Modification records
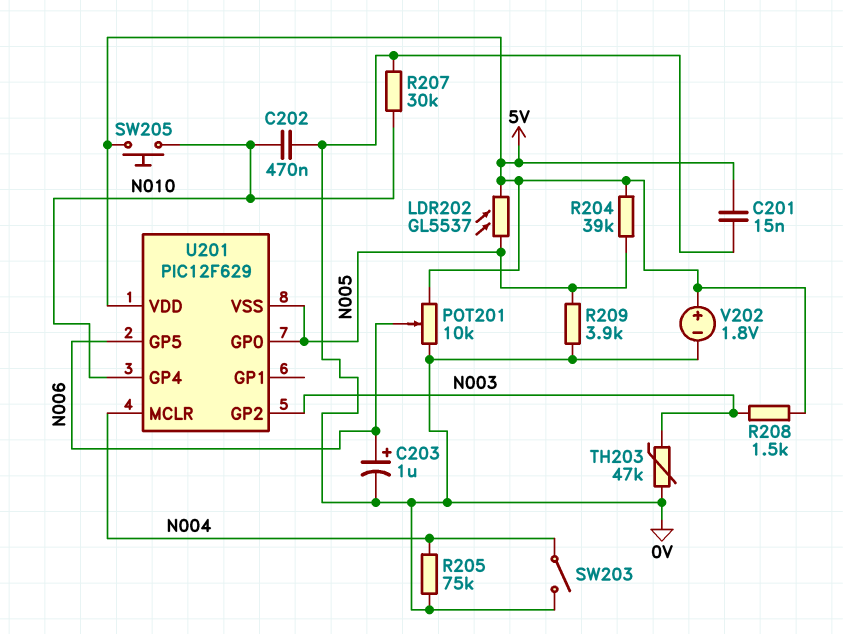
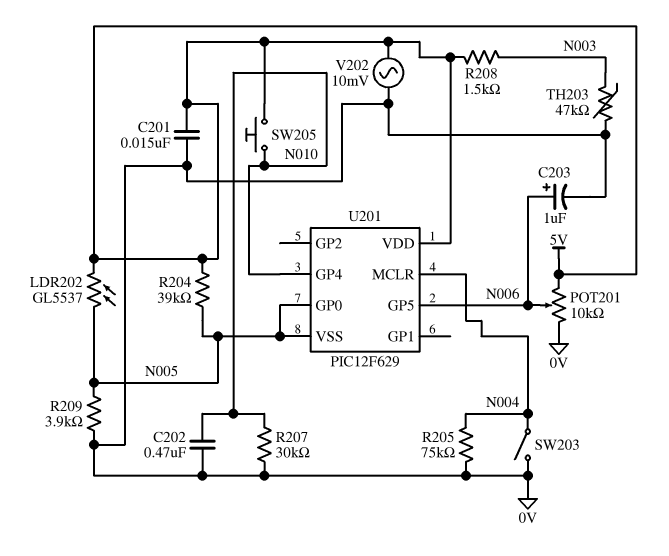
U201 pin GP2: N003 -> none
V202: 1.8V (plus 5V, minus 0V) -> AC 10mV (0V, 5V)

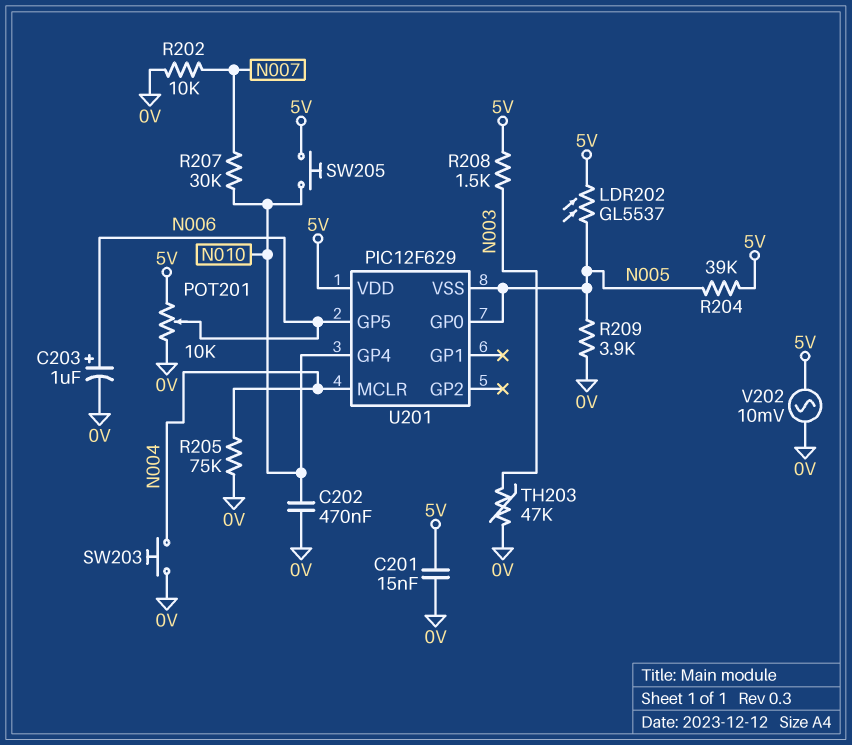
R202: none -> 10k (0V, N007)
R207: 30k (0V, N010) -> 30k (N007, N010)
SW203: switch (0V, N004) -> button (0V, N004)

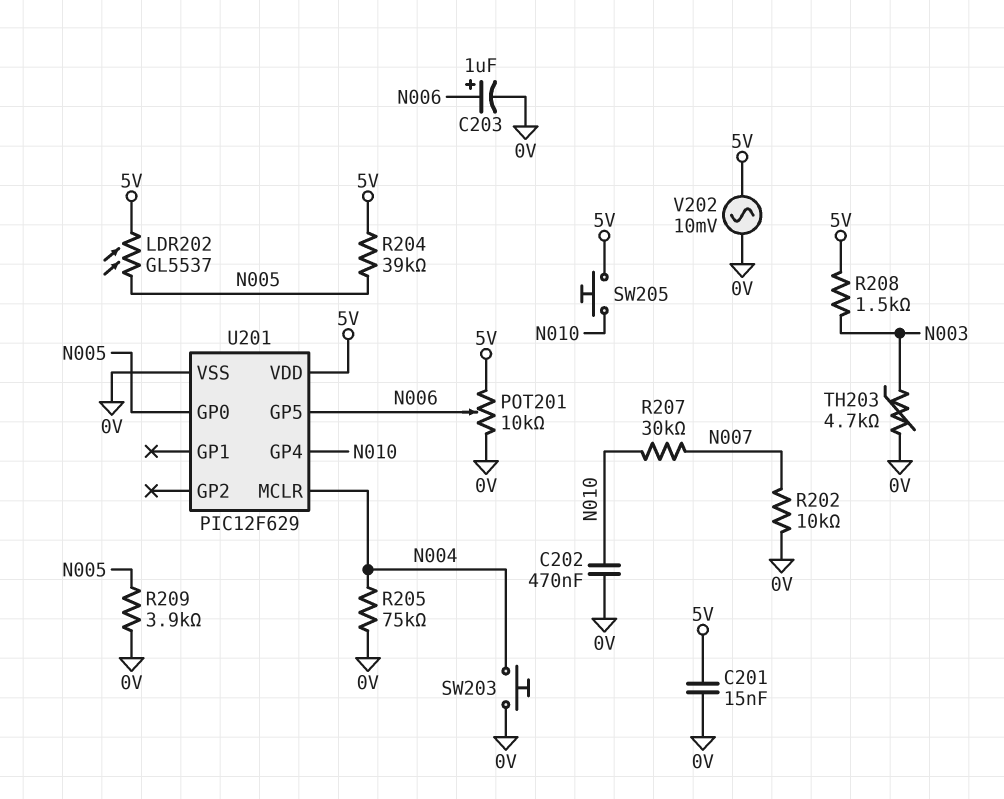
TH203: 47k (0V, N003) -> 4.7k (0V, N003)
U201 pin VSS: N005 -> 0V

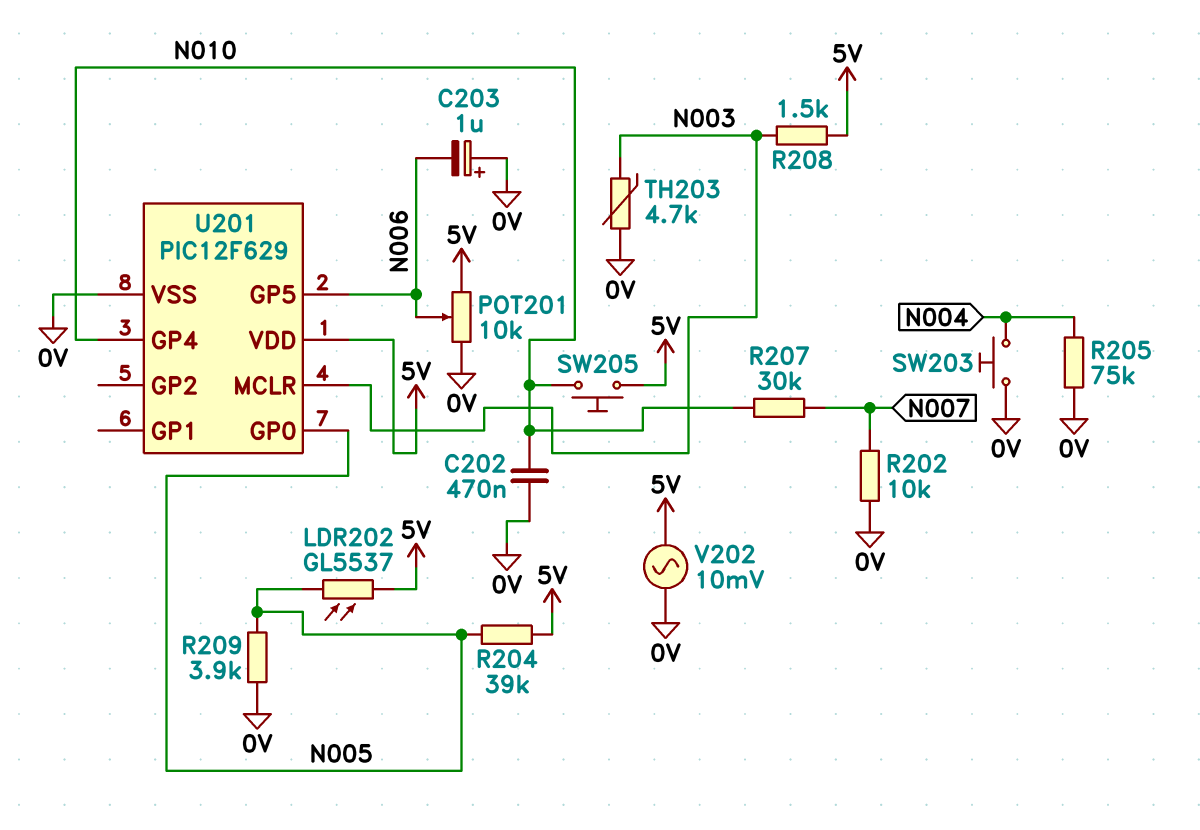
C201: 15nF (0V, 5V) -> none
C203: 1uF (plus N006, minus 0V) -> 1uF (plus 0V, minus N006)
U201 pin MCLR: N004 -> N003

__Task directions__. Pictures are to be left out, and the lines from the beginning of the records through the line with "C201: 15nF (0V, 5V) -> none" are to be printed exactly, with nothing added.

__Task solution__.
U201 pin GP2: N003 -> none
V202: 1.8V (plus 5V, minus 0V) -> AC 10mV (0V, 5V)

R202: none -> 10k (0V, N007)
R207: 30k (0V, N010) -> 30k (N007, N010)
SW203: switch (0V, N004) -> button (0V, N004)

TH203: 47k (0V, N003) -> 4.7k (0V, N003)
U201 pin VSS: N005 -> 0V

C201: 15nF (0V, 5V) -> none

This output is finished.